▶ **Exercise aim**: Restate word for word the entries below, starting with the line with "pink arrow at" and continuing through the line with "purple triangle: moved 2 px up". Include both of those lines and no others.

Data excerpts
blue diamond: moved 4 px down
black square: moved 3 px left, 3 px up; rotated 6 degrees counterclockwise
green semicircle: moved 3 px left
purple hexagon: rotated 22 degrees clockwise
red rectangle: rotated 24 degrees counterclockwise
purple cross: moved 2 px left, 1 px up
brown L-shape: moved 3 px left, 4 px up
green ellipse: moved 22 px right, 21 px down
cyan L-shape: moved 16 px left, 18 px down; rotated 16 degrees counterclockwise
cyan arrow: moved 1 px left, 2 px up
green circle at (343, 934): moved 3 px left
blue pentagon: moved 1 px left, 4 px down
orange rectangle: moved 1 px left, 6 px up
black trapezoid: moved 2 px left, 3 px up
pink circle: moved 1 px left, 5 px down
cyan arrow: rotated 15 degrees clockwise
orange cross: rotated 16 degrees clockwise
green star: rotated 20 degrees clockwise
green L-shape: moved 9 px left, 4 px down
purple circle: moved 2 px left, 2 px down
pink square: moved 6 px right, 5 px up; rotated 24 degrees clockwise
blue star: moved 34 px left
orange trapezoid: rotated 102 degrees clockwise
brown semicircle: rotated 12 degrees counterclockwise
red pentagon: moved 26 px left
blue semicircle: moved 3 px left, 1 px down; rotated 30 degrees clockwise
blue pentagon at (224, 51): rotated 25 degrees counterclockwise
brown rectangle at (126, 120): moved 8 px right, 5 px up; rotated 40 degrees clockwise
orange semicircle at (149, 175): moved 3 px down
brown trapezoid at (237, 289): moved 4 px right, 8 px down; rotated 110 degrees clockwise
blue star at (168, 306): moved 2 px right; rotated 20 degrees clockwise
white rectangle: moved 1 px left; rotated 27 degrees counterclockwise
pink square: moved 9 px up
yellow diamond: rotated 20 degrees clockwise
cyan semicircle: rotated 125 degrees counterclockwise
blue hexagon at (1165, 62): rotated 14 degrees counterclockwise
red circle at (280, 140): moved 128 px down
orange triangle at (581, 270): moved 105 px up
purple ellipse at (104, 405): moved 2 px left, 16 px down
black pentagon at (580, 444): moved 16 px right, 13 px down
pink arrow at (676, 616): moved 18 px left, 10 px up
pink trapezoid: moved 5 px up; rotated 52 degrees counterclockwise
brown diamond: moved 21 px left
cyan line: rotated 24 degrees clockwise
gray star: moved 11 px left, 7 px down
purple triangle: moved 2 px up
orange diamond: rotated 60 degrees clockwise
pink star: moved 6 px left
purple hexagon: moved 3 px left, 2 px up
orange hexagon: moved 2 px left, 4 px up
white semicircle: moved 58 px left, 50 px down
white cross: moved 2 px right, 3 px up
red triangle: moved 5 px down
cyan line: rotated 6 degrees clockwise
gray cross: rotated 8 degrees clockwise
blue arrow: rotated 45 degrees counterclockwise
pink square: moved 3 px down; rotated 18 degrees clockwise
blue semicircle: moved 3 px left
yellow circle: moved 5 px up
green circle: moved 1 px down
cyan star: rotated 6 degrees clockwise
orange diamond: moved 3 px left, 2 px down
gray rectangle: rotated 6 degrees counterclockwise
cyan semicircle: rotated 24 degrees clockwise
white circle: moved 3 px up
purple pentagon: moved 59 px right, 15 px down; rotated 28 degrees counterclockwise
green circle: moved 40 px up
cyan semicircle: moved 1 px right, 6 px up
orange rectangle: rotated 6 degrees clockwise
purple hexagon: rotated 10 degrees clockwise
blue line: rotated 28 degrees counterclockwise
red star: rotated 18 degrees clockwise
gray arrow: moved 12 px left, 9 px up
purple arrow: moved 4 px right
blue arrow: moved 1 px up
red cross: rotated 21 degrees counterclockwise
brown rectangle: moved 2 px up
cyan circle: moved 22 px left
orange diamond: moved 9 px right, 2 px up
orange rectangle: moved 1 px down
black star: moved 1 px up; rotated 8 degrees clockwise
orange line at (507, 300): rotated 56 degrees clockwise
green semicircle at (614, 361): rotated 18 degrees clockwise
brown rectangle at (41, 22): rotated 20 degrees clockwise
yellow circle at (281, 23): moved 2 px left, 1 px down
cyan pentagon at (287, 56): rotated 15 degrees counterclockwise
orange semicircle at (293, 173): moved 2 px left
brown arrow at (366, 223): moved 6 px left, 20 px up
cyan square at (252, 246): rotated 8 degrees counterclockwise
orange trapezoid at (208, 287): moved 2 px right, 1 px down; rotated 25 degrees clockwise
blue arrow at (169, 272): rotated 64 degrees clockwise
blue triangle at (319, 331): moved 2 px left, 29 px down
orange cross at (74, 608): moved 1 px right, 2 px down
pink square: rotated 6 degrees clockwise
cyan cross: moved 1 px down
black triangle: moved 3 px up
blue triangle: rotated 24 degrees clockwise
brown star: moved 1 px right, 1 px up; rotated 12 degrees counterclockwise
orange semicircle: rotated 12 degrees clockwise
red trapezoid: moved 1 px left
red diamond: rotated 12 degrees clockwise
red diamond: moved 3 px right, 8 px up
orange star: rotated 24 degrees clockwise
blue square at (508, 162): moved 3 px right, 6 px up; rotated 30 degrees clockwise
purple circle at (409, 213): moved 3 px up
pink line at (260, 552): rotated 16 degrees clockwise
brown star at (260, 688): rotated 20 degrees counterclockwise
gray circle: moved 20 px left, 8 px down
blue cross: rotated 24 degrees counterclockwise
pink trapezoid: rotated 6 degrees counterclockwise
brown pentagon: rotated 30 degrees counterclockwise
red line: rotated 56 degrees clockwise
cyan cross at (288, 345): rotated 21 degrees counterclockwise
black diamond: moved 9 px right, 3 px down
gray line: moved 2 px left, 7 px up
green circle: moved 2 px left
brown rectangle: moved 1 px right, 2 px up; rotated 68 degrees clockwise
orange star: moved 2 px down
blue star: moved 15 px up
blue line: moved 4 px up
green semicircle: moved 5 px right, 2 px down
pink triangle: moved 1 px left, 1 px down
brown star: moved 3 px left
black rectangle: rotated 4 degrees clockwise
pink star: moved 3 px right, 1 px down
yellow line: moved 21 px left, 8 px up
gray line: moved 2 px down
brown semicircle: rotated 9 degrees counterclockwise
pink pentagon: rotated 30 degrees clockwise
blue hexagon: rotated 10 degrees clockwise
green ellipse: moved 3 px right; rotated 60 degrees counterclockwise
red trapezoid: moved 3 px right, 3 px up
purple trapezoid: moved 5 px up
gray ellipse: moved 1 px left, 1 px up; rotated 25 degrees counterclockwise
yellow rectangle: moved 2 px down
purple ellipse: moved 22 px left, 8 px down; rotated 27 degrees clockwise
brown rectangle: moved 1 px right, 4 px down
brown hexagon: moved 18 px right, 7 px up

▶ **Output of the exercise**:
pink arrow at (676, 616): moved 18 px left, 10 px up
pink trapezoid: moved 5 px up; rotated 52 degrees counterclockwise
brown diamond: moved 21 px left
cyan line: rotated 24 degrees clockwise
gray star: moved 11 px left, 7 px down
purple triangle: moved 2 px up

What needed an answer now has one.